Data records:
*** Block opens ***
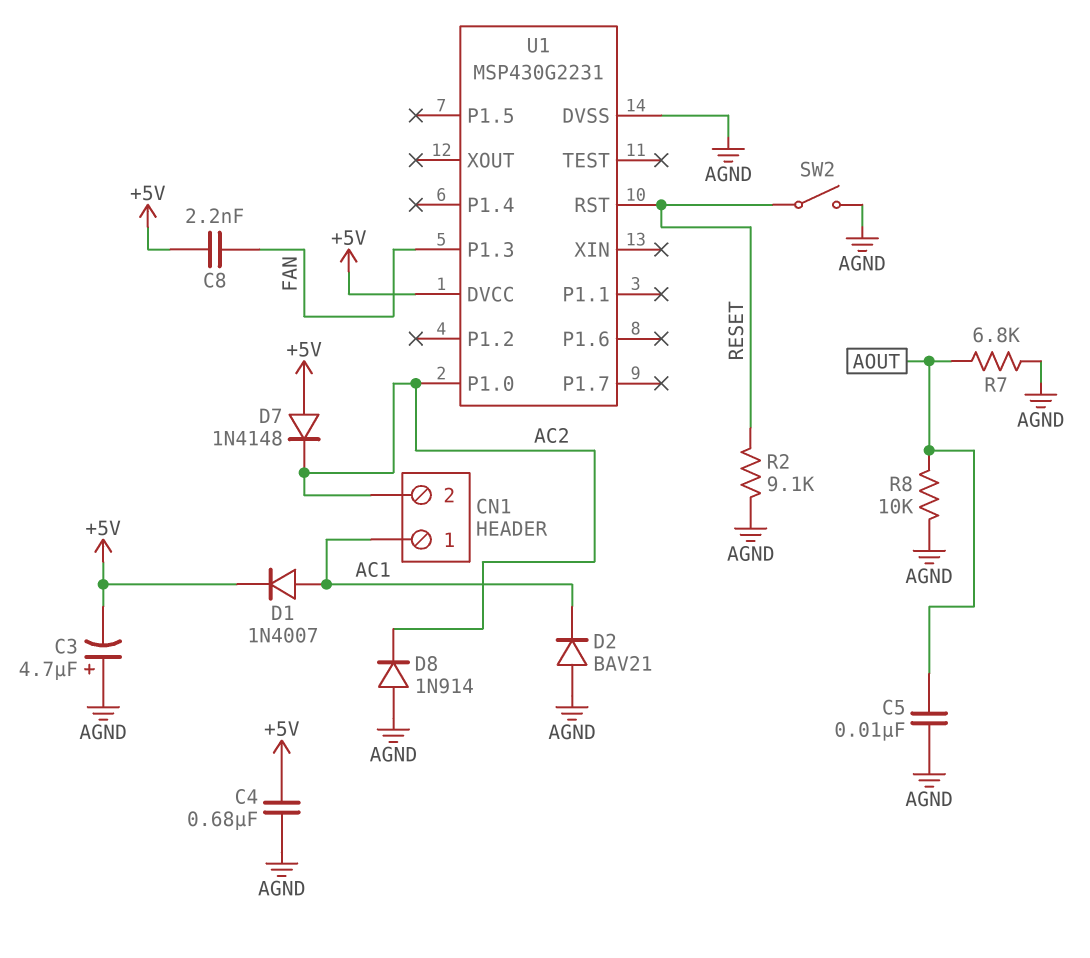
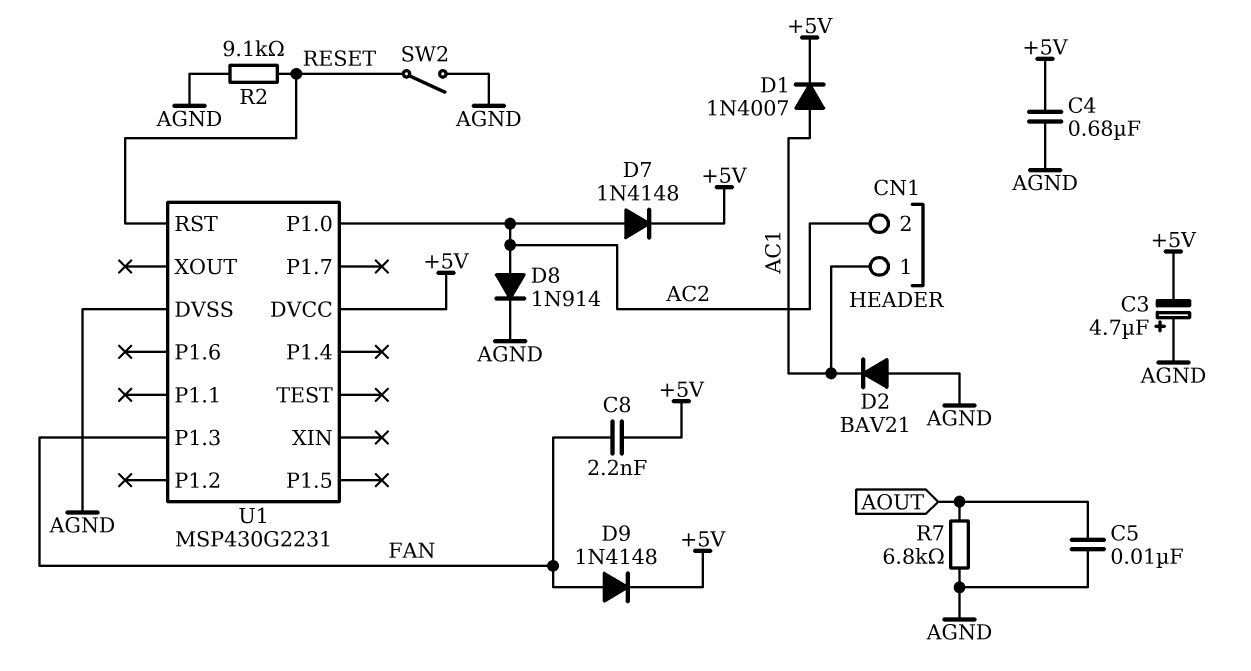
D7: diode 1N4148 (A +5V, K AC2) -> diode 1N4148 (A AC2, K +5V)
D8: diode 1N914 (A AGND, K AC2) -> diode 1N914 (A AC2, K AGND)
D9: none -> diode 1N4148 (A FAN, K +5V)
R8: 10k (AGND, AOUT) -> none

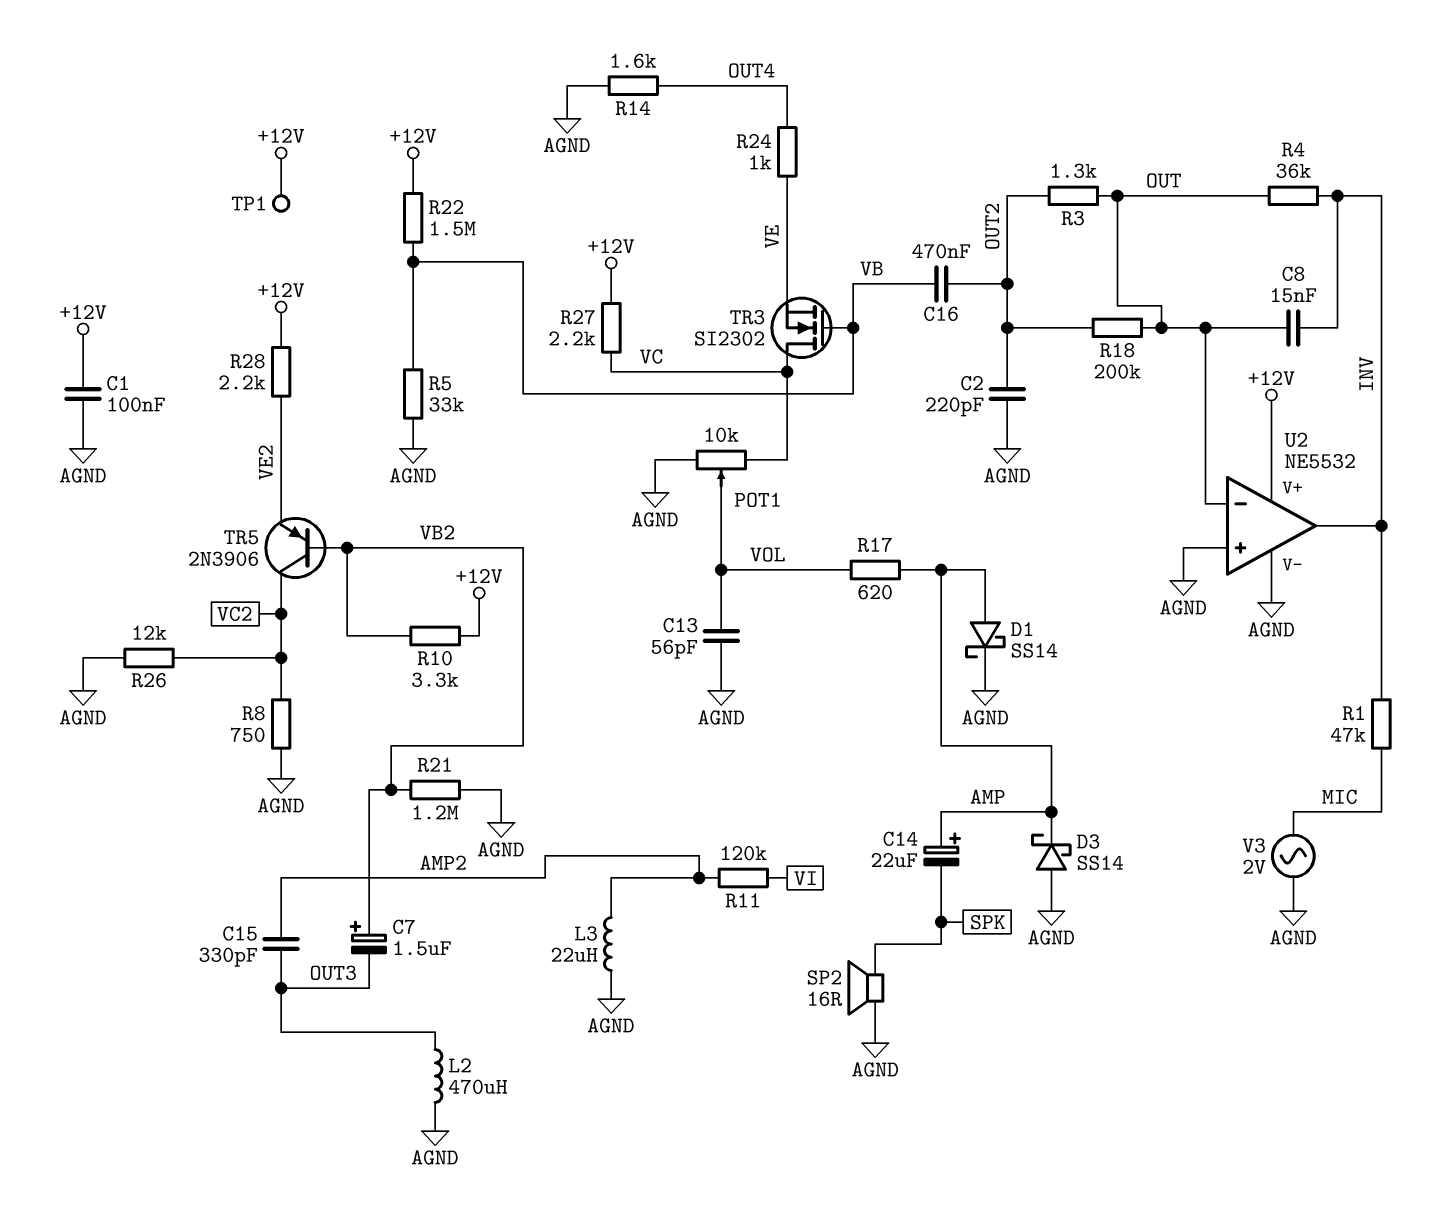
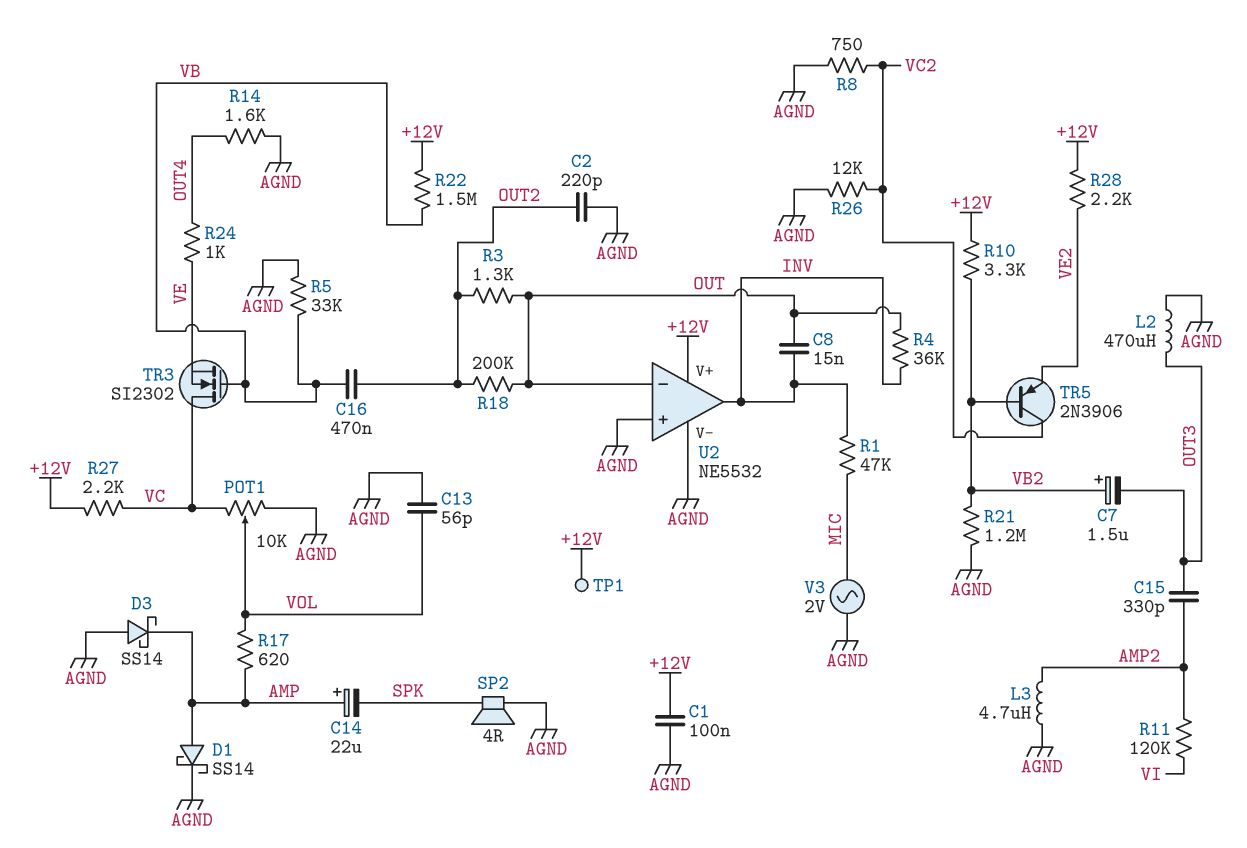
L3: 22uH (AGND, AMP2) -> 4.7uH (AGND, AMP2)
SP2: speaker 16R (AGND, SPK) -> speaker 4R (AGND, SPK)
*** Block closes ***
Task:
Nothing but the lines from the one containing "R8: 10k (AGND, AOUT) -> none" through the end of the entries is to be retyped, exactly as written and without pictures.

Task response:
R8: 10k (AGND, AOUT) -> none

L3: 22uH (AGND, AMP2) -> 4.7uH (AGND, AMP2)
SP2: speaker 16R (AGND, SPK) -> speaker 4R (AGND, SPK)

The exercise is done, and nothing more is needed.